▶ [ASSIGNED TASK]: In the records that follow, locate every line with "green" and extract it.

START SUPPLIED RECORDS

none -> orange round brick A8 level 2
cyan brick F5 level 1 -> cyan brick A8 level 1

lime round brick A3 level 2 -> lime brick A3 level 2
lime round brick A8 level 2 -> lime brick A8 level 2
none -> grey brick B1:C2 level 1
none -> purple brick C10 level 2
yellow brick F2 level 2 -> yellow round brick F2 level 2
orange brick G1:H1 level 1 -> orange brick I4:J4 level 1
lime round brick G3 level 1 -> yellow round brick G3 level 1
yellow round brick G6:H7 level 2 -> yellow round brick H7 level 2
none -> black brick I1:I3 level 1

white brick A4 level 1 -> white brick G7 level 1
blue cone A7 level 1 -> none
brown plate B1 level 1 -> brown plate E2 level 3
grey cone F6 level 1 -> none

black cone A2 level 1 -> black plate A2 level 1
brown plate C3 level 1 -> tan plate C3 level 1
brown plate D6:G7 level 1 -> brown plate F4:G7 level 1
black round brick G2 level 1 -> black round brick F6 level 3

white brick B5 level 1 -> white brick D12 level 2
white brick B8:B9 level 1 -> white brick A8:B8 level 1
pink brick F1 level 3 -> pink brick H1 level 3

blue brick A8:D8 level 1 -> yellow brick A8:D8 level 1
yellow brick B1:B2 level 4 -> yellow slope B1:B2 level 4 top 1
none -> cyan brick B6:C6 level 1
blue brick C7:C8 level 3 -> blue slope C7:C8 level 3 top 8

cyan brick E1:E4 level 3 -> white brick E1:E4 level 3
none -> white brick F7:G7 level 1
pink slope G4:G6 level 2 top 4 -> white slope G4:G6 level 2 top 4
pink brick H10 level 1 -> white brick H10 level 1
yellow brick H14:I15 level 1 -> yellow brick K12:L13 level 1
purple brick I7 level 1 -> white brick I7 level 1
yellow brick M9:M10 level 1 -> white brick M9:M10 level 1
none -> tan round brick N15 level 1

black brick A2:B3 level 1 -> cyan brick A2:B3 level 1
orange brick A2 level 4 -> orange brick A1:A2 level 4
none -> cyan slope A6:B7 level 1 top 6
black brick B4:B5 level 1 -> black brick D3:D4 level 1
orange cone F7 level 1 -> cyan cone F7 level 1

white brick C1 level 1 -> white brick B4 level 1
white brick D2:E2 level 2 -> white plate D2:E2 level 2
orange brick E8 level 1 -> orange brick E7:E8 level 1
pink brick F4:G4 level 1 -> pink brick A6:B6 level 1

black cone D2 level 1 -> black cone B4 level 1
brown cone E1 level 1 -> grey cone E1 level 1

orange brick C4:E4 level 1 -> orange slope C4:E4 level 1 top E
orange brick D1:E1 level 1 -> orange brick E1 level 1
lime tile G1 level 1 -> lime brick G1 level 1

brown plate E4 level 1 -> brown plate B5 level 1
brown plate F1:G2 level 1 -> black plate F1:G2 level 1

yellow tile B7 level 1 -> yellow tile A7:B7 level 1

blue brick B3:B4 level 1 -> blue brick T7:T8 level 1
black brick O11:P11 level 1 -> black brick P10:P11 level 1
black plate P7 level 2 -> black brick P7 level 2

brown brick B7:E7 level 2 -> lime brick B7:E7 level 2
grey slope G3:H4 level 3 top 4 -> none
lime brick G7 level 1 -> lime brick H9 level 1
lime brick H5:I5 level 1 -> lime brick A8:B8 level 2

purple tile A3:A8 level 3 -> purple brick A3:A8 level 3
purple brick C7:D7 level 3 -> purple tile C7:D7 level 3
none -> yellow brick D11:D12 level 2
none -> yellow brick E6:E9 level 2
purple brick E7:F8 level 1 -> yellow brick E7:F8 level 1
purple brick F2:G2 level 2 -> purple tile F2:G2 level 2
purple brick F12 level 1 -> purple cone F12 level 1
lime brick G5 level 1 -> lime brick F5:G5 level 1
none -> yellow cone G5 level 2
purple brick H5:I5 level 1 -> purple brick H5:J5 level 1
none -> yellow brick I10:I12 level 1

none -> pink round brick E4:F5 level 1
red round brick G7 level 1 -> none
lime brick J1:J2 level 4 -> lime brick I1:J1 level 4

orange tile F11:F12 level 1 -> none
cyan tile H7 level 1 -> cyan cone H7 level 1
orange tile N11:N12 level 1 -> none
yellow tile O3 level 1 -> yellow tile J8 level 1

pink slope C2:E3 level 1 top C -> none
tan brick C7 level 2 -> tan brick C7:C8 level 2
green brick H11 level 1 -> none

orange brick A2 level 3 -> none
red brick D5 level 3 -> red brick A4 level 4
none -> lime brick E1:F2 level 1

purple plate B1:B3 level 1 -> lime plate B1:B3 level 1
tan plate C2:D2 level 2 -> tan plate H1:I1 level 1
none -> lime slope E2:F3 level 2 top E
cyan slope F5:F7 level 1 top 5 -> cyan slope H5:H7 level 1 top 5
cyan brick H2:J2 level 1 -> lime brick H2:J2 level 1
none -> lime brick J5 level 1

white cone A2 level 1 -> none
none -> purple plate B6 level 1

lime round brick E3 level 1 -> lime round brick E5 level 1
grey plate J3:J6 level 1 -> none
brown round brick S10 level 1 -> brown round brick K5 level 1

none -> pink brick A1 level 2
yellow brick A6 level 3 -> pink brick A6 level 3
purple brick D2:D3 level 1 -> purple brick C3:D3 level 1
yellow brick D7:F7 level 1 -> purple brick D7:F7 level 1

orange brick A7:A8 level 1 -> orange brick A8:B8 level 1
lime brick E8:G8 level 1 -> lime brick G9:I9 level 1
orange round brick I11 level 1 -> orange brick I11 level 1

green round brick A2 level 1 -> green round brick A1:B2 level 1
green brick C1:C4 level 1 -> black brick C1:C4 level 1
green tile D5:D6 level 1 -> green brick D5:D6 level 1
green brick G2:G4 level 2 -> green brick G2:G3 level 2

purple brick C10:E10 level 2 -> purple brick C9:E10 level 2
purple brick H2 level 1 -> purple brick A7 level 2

END SUPPLIED RECORDS

▶ [ANSWER SECTION]:
green brick H11 level 1 -> none
green round brick A2 level 1 -> green round brick A1:B2 level 1
green brick C1:C4 level 1 -> black brick C1:C4 level 1
green tile D5:D6 level 1 -> green brick D5:D6 level 1
green brick G2:G4 level 2 -> green brick G2:G3 level 2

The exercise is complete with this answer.